BRIEF:
Scan the entries below for lines holding "scrolled". Give the number of such lines alone.

INPUT RECORDS:

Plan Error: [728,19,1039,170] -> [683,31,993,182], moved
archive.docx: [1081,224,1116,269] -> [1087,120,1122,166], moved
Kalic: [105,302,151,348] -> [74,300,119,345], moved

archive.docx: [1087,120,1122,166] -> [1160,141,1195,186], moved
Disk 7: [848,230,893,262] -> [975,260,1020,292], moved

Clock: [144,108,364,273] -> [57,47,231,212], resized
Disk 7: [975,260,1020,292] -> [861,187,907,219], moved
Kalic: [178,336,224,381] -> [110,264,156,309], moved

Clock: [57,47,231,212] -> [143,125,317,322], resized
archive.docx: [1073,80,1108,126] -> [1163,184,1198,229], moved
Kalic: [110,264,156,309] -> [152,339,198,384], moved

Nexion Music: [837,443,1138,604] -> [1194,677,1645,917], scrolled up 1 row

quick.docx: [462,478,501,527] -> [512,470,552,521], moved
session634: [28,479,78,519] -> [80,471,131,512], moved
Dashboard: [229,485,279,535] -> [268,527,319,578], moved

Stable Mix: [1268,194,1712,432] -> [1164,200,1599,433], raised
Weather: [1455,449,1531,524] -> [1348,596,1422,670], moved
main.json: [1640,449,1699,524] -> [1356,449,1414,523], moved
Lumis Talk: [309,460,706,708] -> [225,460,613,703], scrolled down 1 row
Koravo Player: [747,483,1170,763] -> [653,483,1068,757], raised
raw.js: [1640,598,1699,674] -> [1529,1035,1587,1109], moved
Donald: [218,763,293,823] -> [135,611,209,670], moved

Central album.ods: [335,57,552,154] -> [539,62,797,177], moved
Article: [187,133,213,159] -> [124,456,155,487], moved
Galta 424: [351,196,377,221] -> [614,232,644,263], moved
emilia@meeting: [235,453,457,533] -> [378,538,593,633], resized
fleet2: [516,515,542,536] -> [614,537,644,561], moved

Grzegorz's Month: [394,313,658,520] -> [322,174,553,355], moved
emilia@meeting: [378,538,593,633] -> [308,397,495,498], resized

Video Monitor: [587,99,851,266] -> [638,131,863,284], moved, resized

OUTPUT:
2